Exercise description
From the records that follow, copy every line that contains the word "diode".

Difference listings
━━━━━━━━━━━━━━━━━━━━

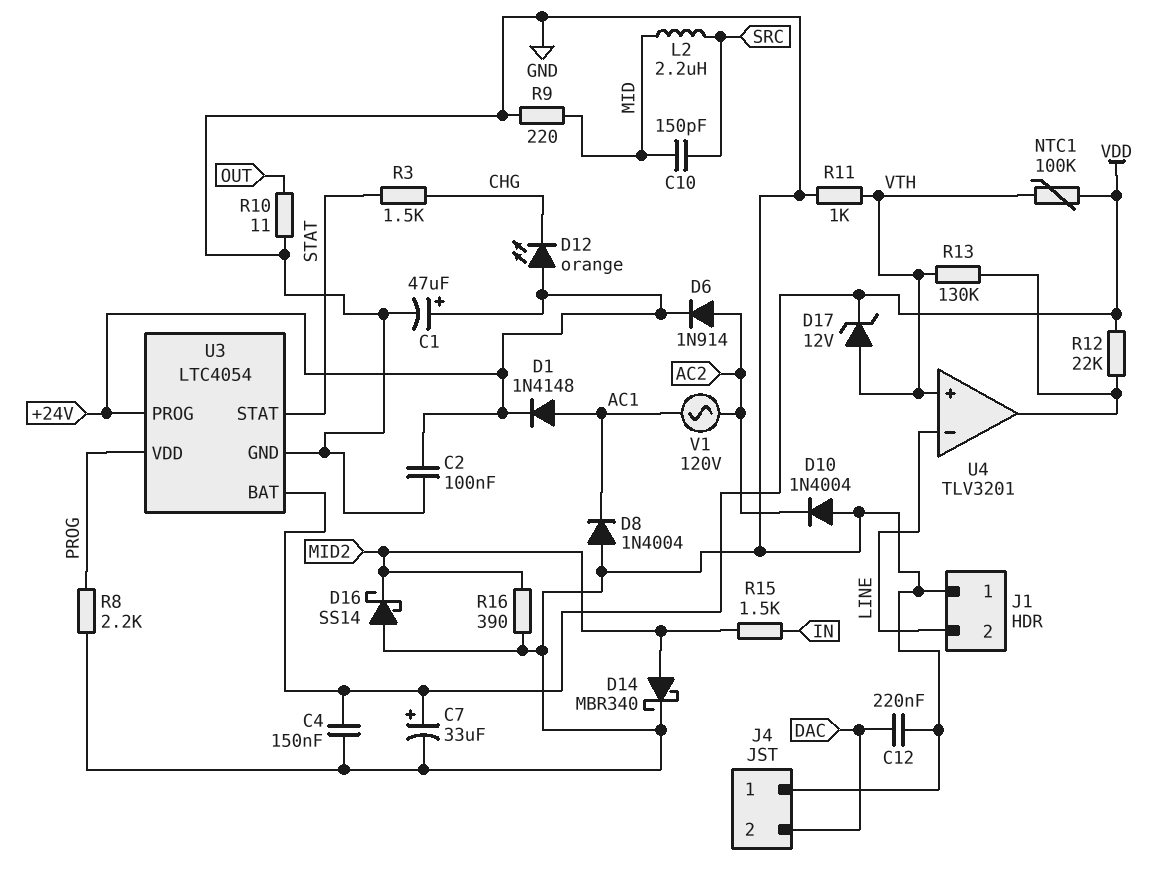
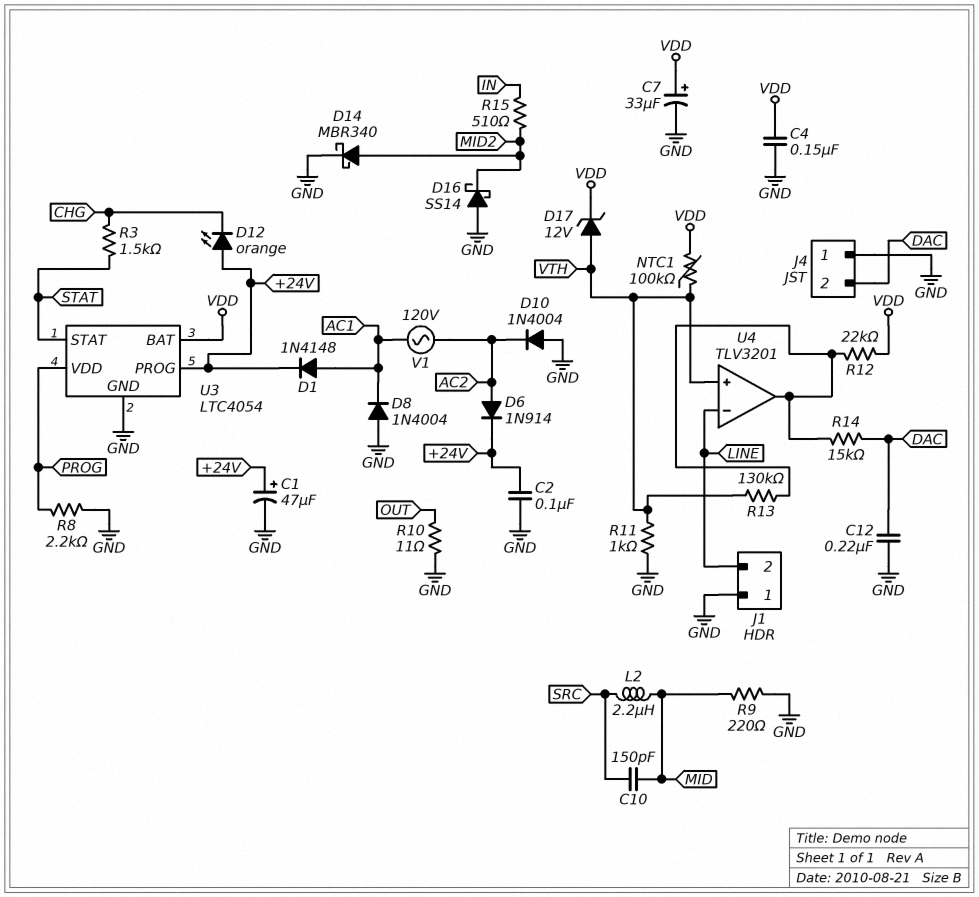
R14: none -> 15k (DAC, U4/out)
R15: 1.5k (IN, MID2) -> 510 (IN, MID2)
R16: 390 (GND, MID2) -> none

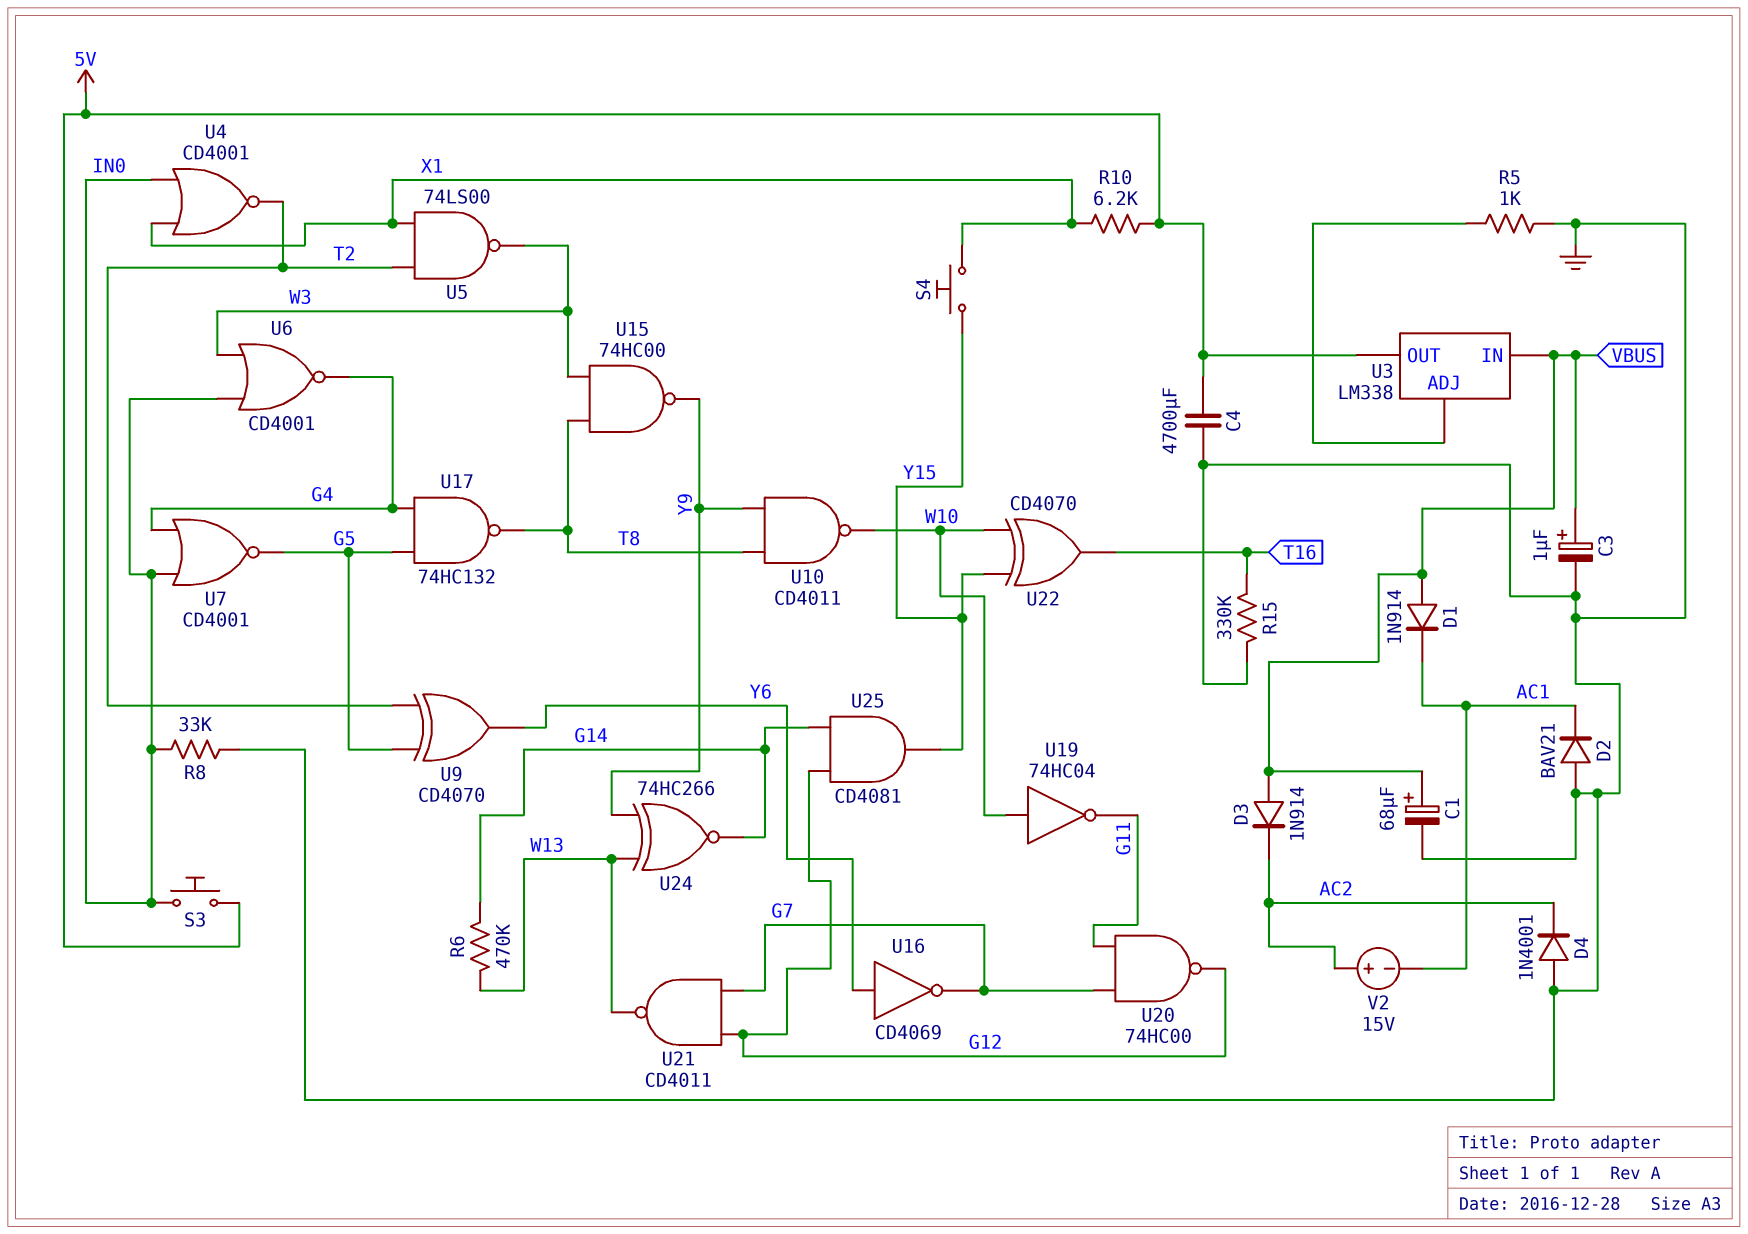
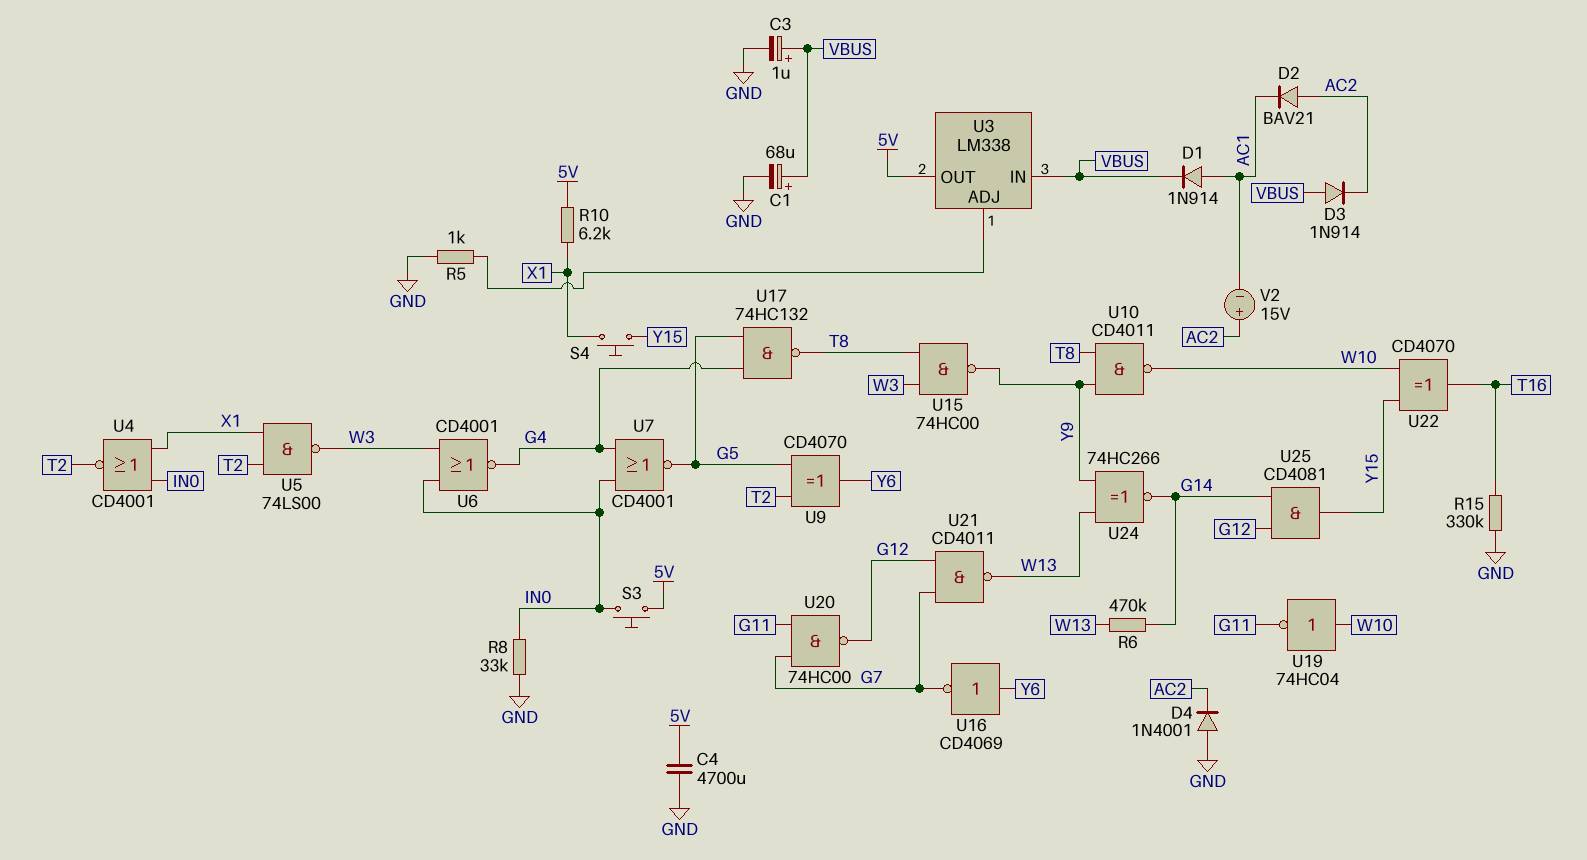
D1: diode 1N914 (A VBUS, K AC1) -> diode 1N914 (A AC1, K VBUS)
D2: diode BAV21 (A GND, K AC1) -> diode BAV21 (A AC2, K AC1)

━━━━━━━━━━━━━━━━━━━━

Expected output
D1: diode 1N914 (A VBUS, K AC1) -> diode 1N914 (A AC1, K VBUS)
D2: diode BAV21 (A GND, K AC1) -> diode BAV21 (A AC2, K AC1)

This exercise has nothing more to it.